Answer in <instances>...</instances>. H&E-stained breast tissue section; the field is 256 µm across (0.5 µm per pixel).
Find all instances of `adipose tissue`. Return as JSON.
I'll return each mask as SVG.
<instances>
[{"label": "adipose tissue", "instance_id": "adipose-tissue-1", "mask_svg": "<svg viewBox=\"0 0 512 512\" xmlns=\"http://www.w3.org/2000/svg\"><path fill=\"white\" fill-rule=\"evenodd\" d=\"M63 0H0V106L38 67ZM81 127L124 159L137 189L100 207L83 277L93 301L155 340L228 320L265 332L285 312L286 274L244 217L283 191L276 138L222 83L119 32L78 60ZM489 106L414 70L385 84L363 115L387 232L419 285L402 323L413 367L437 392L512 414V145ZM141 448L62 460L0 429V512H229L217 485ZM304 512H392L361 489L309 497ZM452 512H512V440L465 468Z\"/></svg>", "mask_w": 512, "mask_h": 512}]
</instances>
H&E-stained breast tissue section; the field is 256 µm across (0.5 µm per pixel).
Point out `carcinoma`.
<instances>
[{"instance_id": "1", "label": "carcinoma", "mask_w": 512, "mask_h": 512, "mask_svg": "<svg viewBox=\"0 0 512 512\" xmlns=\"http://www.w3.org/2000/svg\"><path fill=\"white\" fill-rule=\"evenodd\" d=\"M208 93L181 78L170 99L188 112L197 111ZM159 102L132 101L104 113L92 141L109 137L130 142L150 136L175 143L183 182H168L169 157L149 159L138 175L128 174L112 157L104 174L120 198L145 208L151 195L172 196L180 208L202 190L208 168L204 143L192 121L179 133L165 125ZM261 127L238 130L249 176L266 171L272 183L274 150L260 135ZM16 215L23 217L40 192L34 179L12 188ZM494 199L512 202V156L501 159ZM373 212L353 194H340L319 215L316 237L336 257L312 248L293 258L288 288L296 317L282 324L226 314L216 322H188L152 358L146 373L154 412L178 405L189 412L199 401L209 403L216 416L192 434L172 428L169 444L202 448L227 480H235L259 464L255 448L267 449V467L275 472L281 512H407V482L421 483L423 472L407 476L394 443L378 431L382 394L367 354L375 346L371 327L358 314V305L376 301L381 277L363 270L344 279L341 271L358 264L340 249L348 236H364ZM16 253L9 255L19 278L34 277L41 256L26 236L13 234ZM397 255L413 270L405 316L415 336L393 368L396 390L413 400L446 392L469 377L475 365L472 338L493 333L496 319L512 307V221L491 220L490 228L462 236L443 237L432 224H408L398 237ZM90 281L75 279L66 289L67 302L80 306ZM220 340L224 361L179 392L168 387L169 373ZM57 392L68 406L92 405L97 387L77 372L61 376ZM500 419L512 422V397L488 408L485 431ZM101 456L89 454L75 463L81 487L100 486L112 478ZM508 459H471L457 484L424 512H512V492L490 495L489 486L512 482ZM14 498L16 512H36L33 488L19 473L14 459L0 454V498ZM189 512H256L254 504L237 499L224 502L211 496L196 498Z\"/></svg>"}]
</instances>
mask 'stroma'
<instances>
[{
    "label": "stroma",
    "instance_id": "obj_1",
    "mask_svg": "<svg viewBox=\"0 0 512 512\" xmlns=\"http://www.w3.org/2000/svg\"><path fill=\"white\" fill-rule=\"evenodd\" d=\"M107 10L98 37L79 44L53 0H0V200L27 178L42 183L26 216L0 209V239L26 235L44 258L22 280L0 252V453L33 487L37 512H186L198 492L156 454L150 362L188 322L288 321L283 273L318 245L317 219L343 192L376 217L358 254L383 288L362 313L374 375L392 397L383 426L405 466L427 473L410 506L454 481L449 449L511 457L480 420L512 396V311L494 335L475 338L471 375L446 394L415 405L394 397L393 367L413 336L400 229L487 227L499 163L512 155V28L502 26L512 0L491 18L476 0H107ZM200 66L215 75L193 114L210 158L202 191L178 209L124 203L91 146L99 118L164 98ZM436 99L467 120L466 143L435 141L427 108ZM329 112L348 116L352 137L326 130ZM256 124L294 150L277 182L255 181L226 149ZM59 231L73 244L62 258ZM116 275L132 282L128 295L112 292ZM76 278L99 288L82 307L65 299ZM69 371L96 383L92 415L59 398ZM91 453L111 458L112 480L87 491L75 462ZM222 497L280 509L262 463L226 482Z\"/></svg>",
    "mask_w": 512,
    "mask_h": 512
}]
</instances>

----------

◆ **Given task**: Find every line that includes the string "across". Report how many there are and nothing else.

◆ **Exercise response**: 2